"""

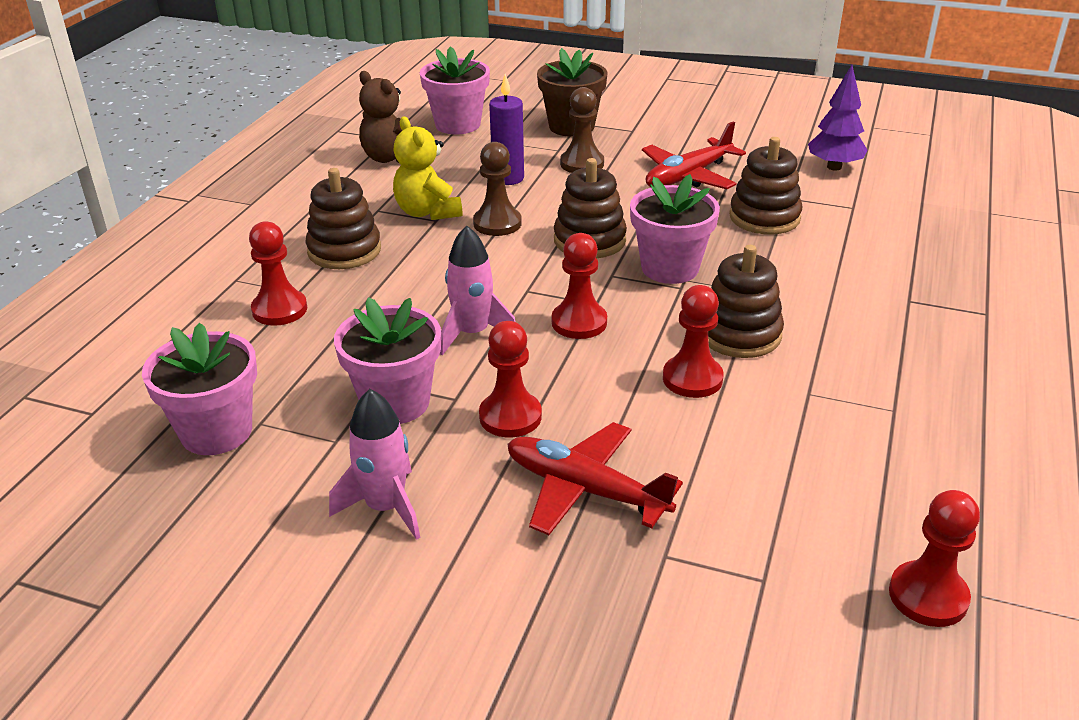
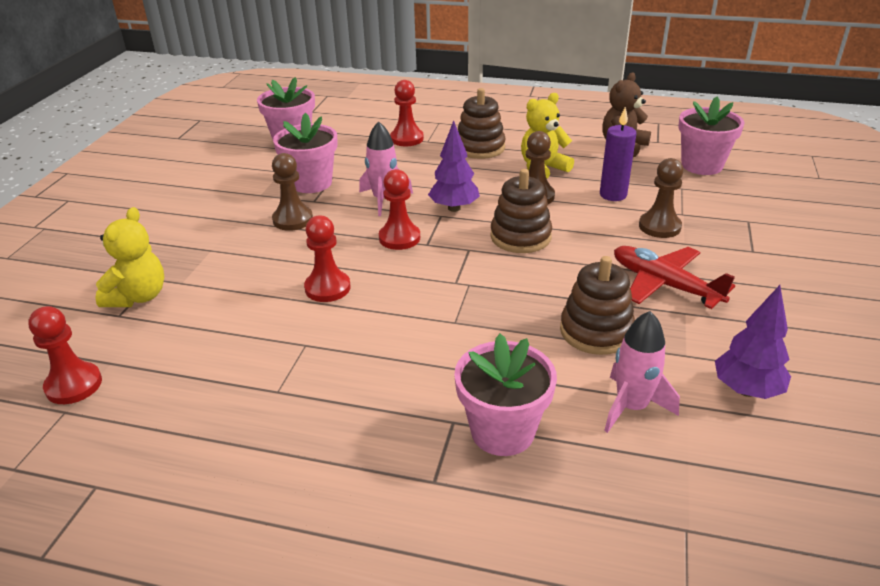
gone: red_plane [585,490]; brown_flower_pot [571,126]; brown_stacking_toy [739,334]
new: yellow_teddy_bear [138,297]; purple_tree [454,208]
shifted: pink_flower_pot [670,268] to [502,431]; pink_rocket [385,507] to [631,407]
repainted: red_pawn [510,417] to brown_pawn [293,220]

"""
"""

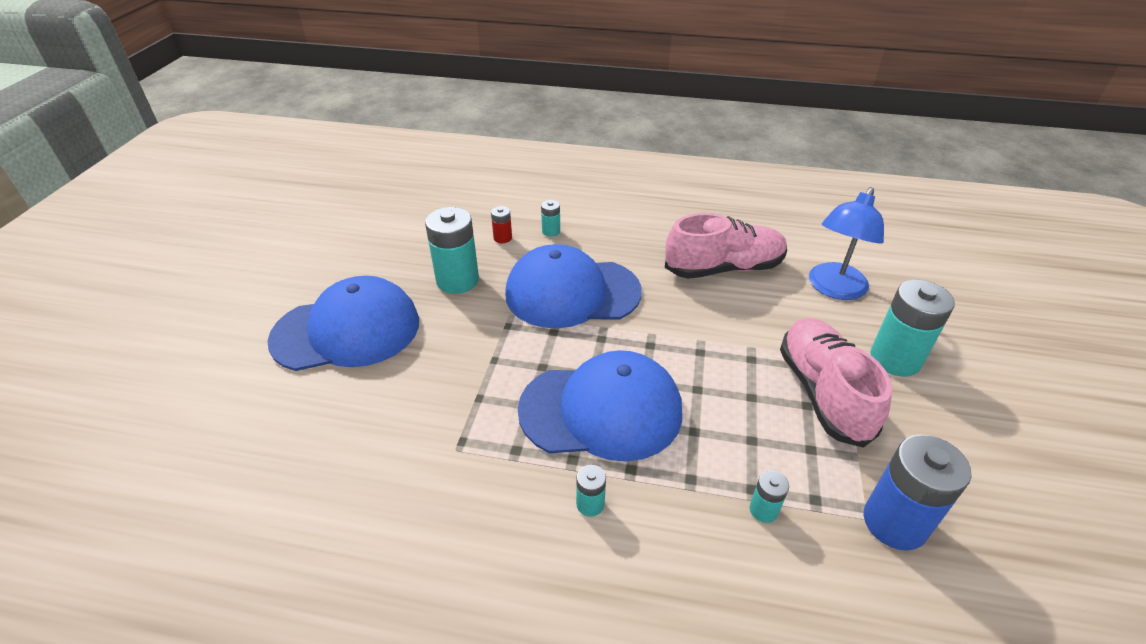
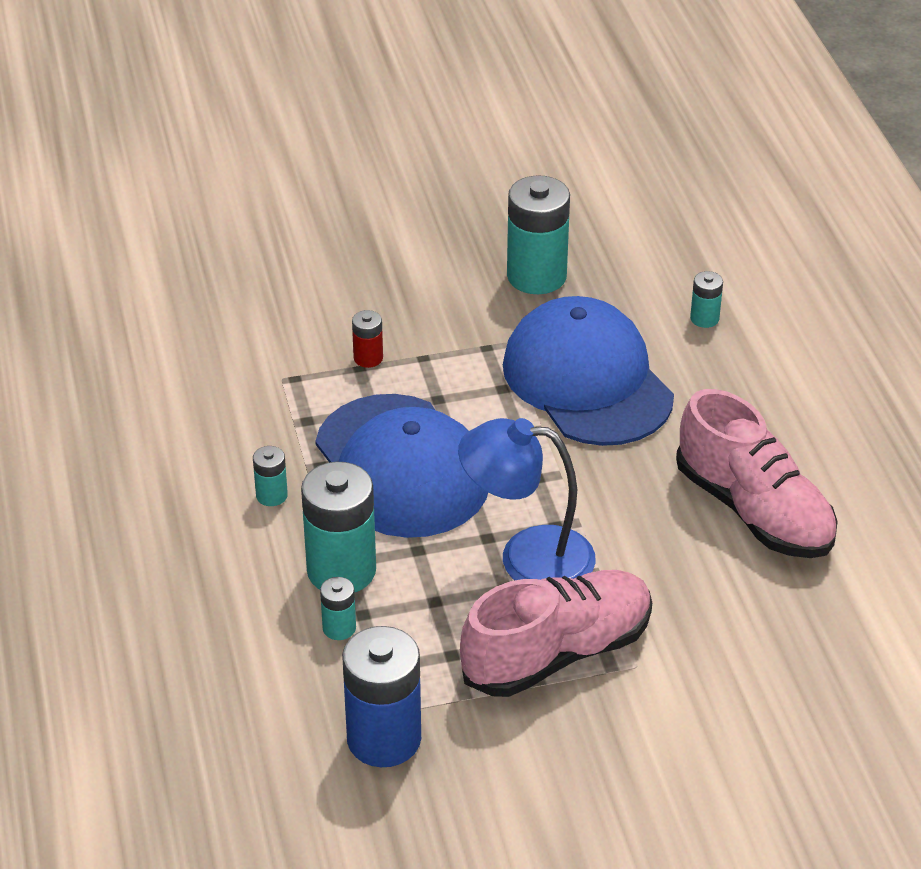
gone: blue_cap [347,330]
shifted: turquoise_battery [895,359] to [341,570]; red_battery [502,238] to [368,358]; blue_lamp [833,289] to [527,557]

"""

In the listing above, locate the line containing "new: yellow_teddy_bear [138,297];" and the line containing "repainted: red_pawn [510,417]". Transcribe those two lines and everything between them, exactly as written.

new: yellow_teddy_bear [138,297]; purple_tree [454,208]
shifted: pink_flower_pot [670,268] to [502,431]; pink_rocket [385,507] to [631,407]
repainted: red_pawn [510,417] to brown_pawn [293,220]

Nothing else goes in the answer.